* [EXERCISE GOAL] Exclude the pictures and retype the entries as written.

* [AVAILABLE DATA]
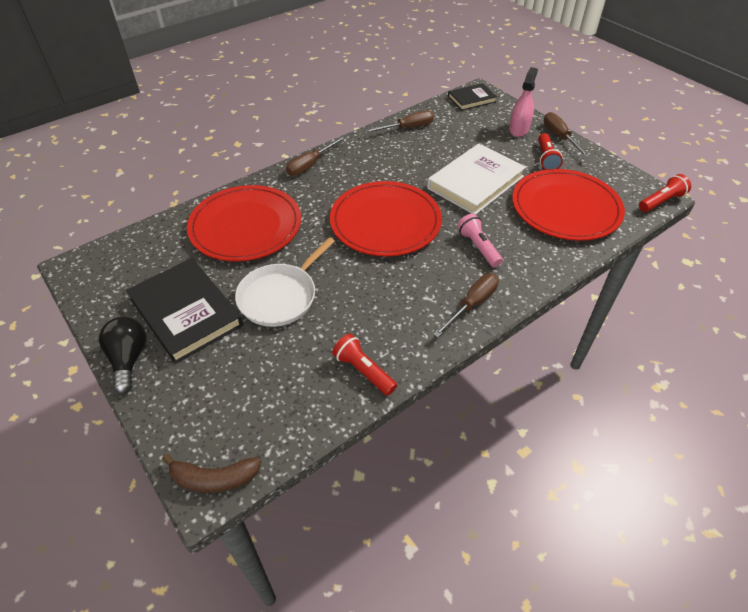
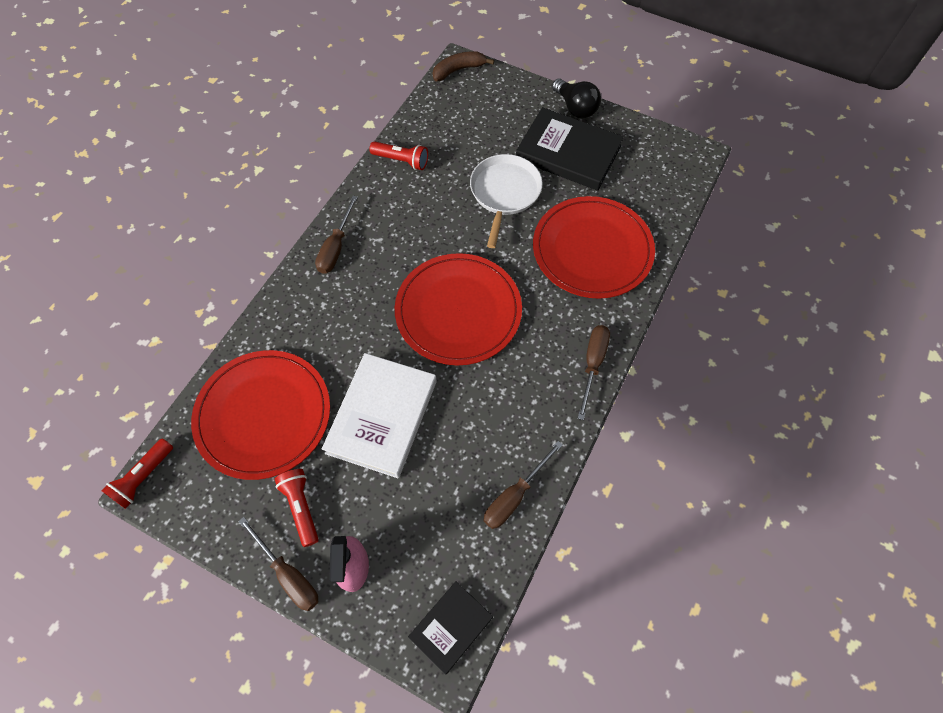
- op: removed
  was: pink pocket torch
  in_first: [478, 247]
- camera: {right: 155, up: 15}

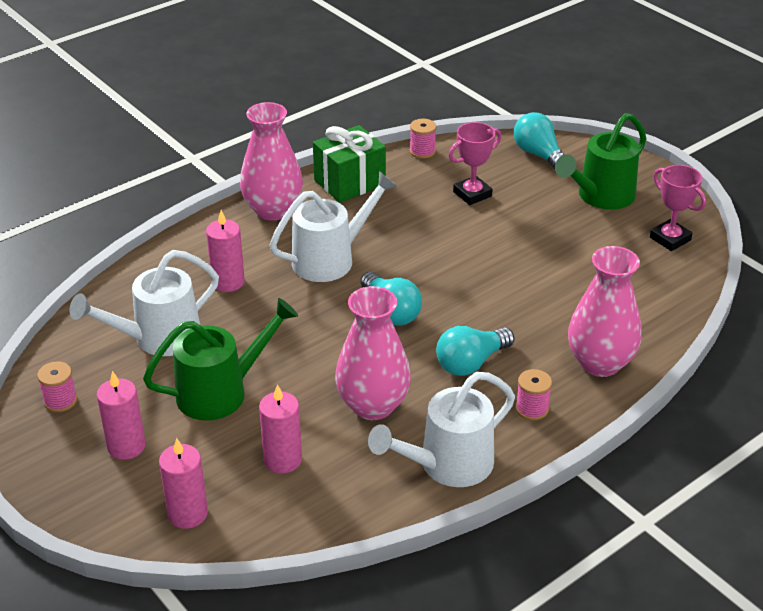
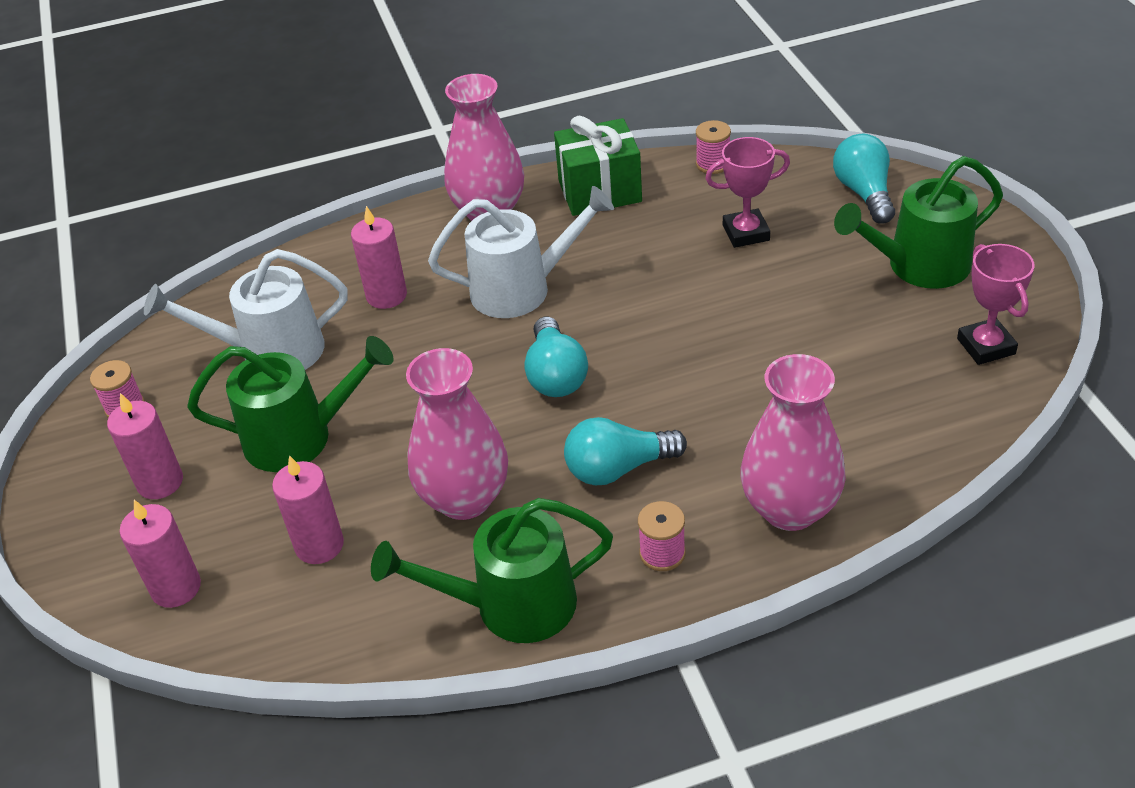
- op: recoloured
  was: white watering can
  now: emerald watering can
  in_first: [447, 465]
  in_second: [510, 606]
- camera: {right: 25, up: 5}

* [REPLY]
- op: removed
  was: pink pocket torch
  in_first: [478, 247]
- camera: {right: 155, up: 15}

- op: recoloured
  was: white watering can
  now: emerald watering can
  in_first: [447, 465]
  in_second: [510, 606]
- camera: {right: 25, up: 5}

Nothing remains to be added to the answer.